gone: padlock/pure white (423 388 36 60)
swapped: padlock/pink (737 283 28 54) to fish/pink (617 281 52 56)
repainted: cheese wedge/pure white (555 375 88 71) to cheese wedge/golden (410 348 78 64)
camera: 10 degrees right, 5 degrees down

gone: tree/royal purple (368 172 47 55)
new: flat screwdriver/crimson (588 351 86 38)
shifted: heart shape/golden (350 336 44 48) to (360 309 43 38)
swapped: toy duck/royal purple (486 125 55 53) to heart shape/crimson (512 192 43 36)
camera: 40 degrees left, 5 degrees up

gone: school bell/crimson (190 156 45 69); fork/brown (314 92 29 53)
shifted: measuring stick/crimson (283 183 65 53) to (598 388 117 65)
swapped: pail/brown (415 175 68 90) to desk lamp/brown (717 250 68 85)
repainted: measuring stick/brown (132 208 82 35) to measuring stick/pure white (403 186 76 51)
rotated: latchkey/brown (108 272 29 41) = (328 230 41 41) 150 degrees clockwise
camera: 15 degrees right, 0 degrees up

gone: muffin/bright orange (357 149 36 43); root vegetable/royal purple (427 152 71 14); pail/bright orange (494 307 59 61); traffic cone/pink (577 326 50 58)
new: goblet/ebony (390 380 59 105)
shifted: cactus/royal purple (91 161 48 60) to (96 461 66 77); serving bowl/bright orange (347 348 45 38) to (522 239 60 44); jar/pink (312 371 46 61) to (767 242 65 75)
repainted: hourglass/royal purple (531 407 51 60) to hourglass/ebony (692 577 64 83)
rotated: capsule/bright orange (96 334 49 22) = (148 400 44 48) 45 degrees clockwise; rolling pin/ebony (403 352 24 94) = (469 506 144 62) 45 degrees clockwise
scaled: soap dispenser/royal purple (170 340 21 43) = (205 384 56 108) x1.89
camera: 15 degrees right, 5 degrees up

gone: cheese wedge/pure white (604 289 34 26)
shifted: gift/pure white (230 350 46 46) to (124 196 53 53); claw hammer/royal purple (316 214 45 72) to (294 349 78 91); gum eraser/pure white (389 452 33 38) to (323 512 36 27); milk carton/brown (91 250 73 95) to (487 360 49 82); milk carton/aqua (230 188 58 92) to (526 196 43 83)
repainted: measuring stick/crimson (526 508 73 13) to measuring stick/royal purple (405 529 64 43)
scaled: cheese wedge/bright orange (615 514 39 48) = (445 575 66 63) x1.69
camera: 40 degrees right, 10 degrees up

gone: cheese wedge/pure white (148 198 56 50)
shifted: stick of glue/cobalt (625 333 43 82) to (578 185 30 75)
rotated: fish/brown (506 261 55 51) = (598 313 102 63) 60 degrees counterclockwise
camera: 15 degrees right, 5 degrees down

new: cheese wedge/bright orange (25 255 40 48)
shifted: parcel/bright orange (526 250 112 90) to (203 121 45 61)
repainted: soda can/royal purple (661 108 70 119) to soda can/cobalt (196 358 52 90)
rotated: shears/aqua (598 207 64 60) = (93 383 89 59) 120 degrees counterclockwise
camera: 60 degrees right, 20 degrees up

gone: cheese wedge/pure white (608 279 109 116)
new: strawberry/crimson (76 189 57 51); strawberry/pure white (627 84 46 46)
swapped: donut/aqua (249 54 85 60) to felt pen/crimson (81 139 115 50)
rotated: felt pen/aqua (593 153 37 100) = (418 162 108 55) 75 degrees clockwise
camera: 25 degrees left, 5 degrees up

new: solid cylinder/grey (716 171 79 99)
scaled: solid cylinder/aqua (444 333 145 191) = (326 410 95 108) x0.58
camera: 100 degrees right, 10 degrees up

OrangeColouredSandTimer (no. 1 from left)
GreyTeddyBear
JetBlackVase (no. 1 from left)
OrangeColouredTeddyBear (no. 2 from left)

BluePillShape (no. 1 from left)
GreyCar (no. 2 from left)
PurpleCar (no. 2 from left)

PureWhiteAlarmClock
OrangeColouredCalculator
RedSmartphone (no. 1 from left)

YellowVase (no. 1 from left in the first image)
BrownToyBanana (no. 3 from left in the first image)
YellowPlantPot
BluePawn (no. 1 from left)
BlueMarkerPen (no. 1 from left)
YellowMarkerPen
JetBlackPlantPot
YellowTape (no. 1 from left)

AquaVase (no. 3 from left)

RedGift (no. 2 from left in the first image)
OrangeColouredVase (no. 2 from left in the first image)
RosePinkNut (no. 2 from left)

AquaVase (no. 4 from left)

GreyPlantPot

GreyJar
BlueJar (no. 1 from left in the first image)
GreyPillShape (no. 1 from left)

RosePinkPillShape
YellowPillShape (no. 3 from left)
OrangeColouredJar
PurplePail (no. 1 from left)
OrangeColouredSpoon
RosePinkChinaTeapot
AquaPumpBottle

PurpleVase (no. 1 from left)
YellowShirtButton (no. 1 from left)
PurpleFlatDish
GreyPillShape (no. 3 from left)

===

What to produce:
Every line of the material must be given again exactly.

Exercise solution:
gone: padlock/pure white (423 388 36 60)
swapped: padlock/pink (737 283 28 54) to fish/pink (617 281 52 56)
repainted: cheese wedge/pure white (555 375 88 71) to cheese wedge/golden (410 348 78 64)
camera: 10 degrees right, 5 degrees down

gone: tree/royal purple (368 172 47 55)
new: flat screwdriver/crimson (588 351 86 38)
shifted: heart shape/golden (350 336 44 48) to (360 309 43 38)
swapped: toy duck/royal purple (486 125 55 53) to heart shape/crimson (512 192 43 36)
camera: 40 degrees left, 5 degrees up

gone: school bell/crimson (190 156 45 69); fork/brown (314 92 29 53)
shifted: measuring stick/crimson (283 183 65 53) to (598 388 117 65)
swapped: pail/brown (415 175 68 90) to desk lamp/brown (717 250 68 85)
repainted: measuring stick/brown (132 208 82 35) to measuring stick/pure white (403 186 76 51)
rotated: latchkey/brown (108 272 29 41) = (328 230 41 41) 150 degrees clockwise
camera: 15 degrees right, 0 degrees up

gone: muffin/bright orange (357 149 36 43); root vegetable/royal purple (427 152 71 14); pail/bright orange (494 307 59 61); traffic cone/pink (577 326 50 58)
new: goblet/ebony (390 380 59 105)
shifted: cactus/royal purple (91 161 48 60) to (96 461 66 77); serving bowl/bright orange (347 348 45 38) to (522 239 60 44); jar/pink (312 371 46 61) to (767 242 65 75)
repainted: hourglass/royal purple (531 407 51 60) to hourglass/ebony (692 577 64 83)
rotated: capsule/bright orange (96 334 49 22) = (148 400 44 48) 45 degrees clockwise; rolling pin/ebony (403 352 24 94) = (469 506 144 62) 45 degrees clockwise
scaled: soap dispenser/royal purple (170 340 21 43) = (205 384 56 108) x1.89
camera: 15 degrees right, 5 degrees up

gone: cheese wedge/pure white (604 289 34 26)
shifted: gift/pure white (230 350 46 46) to (124 196 53 53); claw hammer/royal purple (316 214 45 72) to (294 349 78 91); gum eraser/pure white (389 452 33 38) to (323 512 36 27); milk carton/brown (91 250 73 95) to (487 360 49 82); milk carton/aqua (230 188 58 92) to (526 196 43 83)
repainted: measuring stick/crimson (526 508 73 13) to measuring stick/royal purple (405 529 64 43)
scaled: cheese wedge/bright orange (615 514 39 48) = (445 575 66 63) x1.69
camera: 40 degrees right, 10 degrees up

gone: cheese wedge/pure white (148 198 56 50)
shifted: stick of glue/cobalt (625 333 43 82) to (578 185 30 75)
rotated: fish/brown (506 261 55 51) = (598 313 102 63) 60 degrees counterclockwise
camera: 15 degrees right, 5 degrees down

new: cheese wedge/bright orange (25 255 40 48)
shifted: parcel/bright orange (526 250 112 90) to (203 121 45 61)
repainted: soda can/royal purple (661 108 70 119) to soda can/cobalt (196 358 52 90)
rotated: shears/aqua (598 207 64 60) = (93 383 89 59) 120 degrees counterclockwise
camera: 60 degrees right, 20 degrees up

gone: cheese wedge/pure white (608 279 109 116)
new: strawberry/crimson (76 189 57 51); strawberry/pure white (627 84 46 46)
swapped: donut/aqua (249 54 85 60) to felt pen/crimson (81 139 115 50)
rotated: felt pen/aqua (593 153 37 100) = (418 162 108 55) 75 degrees clockwise
camera: 25 degrees left, 5 degrees up

new: solid cylinder/grey (716 171 79 99)
scaled: solid cylinder/aqua (444 333 145 191) = (326 410 95 108) x0.58
camera: 100 degrees right, 10 degrees up

OrangeColouredSandTimer (no. 1 from left)
GreyTeddyBear
JetBlackVase (no. 1 from left)
OrangeColouredTeddyBear (no. 2 from left)

BluePillShape (no. 1 from left)
GreyCar (no. 2 from left)
PurpleCar (no. 2 from left)

PureWhiteAlarmClock
OrangeColouredCalculator
RedSmartphone (no. 1 from left)

YellowVase (no. 1 from left in the first image)
BrownToyBanana (no. 3 from left in the first image)
YellowPlantPot
BluePawn (no. 1 from left)
BlueMarkerPen (no. 1 from left)
YellowMarkerPen
JetBlackPlantPot
YellowTape (no. 1 from left)

AquaVase (no. 3 from left)

RedGift (no. 2 from left in the first image)
OrangeColouredVase (no. 2 from left in the first image)
RosePinkNut (no. 2 from left)

AquaVase (no. 4 from left)

GreyPlantPot

GreyJar
BlueJar (no. 1 from left in the first image)
GreyPillShape (no. 1 from left)

RosePinkPillShape
YellowPillShape (no. 3 from left)
OrangeColouredJar
PurplePail (no. 1 from left)
OrangeColouredSpoon
RosePinkChinaTeapot
AquaPumpBottle

PurpleVase (no. 1 from left)
YellowShirtButton (no. 1 from left)
PurpleFlatDish
GreyPillShape (no. 3 from left)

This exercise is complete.